_Exercise brief:_ Lines below starting with the line with "none -> grey brick A3 level 1" and going on through the line with "none -> grey brick E3 level 1" must be output exactly; the rest of the records must be left out.

[Data entries]
************

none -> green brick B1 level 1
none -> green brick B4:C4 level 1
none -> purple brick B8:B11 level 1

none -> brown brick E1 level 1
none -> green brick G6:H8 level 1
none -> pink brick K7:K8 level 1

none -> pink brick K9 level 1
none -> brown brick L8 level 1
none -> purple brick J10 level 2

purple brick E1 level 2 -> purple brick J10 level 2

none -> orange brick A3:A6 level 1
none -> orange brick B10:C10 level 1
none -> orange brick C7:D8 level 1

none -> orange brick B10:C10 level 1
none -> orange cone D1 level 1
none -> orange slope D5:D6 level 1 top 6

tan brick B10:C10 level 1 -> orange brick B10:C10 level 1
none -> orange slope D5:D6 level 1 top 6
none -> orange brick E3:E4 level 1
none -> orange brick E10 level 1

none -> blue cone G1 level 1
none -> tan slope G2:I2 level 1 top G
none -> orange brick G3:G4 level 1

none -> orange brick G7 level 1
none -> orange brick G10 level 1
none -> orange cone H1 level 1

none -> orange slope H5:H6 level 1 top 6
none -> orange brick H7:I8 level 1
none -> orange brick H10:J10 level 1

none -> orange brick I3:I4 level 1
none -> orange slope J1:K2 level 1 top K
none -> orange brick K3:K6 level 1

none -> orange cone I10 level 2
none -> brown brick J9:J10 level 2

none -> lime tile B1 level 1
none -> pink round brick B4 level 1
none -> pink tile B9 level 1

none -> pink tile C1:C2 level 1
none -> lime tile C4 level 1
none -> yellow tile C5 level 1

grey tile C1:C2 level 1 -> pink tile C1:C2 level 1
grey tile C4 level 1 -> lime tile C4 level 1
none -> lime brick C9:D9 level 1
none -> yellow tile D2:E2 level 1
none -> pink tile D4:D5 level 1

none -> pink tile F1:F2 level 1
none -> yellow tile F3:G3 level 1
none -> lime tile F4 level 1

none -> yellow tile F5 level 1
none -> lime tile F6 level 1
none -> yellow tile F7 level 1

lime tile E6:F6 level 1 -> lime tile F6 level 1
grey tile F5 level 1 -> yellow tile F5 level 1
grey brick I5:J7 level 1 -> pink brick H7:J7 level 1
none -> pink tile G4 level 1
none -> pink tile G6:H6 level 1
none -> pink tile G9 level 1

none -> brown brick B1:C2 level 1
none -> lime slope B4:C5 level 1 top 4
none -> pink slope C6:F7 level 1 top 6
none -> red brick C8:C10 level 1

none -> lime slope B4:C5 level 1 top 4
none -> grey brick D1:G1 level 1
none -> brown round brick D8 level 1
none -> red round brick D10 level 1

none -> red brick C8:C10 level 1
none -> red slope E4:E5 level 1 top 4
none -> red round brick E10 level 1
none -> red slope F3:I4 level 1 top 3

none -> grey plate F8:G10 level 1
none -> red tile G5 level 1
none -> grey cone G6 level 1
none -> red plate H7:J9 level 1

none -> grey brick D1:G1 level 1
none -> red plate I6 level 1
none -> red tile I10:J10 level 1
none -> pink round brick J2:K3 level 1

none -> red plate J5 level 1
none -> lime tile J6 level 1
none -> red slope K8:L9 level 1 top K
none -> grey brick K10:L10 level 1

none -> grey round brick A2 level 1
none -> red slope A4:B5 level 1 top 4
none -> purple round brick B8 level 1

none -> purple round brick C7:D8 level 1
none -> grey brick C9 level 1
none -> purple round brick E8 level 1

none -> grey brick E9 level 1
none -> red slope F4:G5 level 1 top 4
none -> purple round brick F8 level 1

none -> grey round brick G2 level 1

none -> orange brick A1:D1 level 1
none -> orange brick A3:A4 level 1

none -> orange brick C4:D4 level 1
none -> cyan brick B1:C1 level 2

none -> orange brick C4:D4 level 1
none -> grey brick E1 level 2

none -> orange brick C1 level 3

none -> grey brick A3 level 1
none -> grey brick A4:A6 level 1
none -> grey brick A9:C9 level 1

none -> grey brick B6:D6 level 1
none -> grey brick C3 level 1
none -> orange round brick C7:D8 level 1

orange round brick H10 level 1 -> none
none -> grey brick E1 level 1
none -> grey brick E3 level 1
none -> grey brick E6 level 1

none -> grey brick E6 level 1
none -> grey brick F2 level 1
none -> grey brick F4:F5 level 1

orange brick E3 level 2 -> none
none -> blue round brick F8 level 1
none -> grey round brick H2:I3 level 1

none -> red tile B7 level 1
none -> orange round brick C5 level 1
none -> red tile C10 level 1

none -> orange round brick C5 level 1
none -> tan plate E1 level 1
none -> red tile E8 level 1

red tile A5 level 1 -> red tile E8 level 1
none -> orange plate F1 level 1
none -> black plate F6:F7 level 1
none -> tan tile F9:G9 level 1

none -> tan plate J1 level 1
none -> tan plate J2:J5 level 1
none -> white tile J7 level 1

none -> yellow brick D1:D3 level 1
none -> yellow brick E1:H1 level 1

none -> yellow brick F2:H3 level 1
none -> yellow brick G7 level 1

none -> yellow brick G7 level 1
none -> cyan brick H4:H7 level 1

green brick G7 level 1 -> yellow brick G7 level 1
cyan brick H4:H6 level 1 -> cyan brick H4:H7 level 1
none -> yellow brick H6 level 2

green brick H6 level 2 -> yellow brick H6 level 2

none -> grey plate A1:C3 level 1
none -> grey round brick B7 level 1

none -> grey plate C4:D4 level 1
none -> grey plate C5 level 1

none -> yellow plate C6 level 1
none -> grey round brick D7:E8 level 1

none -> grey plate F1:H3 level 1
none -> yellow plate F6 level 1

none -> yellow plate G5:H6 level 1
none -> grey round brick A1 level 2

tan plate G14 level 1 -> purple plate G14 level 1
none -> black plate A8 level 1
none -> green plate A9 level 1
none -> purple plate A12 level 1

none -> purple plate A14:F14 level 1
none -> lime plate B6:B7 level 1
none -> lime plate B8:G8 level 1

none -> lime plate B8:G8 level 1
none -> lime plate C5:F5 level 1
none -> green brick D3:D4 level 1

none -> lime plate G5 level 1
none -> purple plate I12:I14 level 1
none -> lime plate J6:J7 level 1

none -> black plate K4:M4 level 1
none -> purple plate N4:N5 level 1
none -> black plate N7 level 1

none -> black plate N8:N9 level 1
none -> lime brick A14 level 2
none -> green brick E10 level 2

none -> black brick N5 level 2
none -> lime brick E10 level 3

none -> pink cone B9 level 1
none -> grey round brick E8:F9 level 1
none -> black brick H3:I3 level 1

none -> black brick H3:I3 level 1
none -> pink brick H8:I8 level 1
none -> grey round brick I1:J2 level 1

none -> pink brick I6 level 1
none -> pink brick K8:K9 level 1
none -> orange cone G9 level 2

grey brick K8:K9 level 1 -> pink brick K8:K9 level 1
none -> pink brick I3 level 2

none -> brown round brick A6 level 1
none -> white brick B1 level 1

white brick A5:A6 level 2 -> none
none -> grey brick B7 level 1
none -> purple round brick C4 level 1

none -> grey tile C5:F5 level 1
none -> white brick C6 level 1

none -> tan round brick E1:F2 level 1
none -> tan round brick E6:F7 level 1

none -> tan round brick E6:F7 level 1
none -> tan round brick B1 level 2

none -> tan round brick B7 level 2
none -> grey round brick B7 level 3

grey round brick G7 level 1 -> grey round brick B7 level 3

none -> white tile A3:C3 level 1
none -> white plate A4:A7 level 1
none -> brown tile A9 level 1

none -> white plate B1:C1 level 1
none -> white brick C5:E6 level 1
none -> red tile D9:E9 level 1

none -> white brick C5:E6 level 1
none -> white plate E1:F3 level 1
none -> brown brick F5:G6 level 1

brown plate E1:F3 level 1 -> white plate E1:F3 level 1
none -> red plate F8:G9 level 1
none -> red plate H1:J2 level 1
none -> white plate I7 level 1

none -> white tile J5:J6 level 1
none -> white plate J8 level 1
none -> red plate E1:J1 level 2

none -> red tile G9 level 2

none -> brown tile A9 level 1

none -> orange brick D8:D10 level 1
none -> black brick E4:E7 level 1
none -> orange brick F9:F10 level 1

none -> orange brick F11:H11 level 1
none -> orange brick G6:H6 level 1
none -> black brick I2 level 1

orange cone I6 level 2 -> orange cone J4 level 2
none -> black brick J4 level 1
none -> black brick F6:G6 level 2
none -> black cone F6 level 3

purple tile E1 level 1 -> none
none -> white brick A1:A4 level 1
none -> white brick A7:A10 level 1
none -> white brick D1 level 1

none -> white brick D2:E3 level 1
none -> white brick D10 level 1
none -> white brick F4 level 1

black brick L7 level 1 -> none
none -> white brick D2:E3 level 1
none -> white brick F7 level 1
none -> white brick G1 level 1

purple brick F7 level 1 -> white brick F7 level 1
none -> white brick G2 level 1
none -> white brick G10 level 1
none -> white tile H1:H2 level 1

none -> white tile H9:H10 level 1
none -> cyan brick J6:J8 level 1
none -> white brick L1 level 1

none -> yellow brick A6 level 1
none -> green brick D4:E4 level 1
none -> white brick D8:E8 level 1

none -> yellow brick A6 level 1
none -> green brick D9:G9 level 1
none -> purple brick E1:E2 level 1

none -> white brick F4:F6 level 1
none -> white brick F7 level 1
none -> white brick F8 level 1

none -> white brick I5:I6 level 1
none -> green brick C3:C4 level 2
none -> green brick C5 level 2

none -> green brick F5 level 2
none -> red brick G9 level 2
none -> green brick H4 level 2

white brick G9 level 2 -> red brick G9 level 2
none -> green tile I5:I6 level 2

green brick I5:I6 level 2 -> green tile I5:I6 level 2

************

_Response:_
none -> grey brick A3 level 1
none -> grey brick A4:A6 level 1
none -> grey brick A9:C9 level 1

none -> grey brick B6:D6 level 1
none -> grey brick C3 level 1
none -> orange round brick C7:D8 level 1

orange round brick H10 level 1 -> none
none -> grey brick E1 level 1
none -> grey brick E3 level 1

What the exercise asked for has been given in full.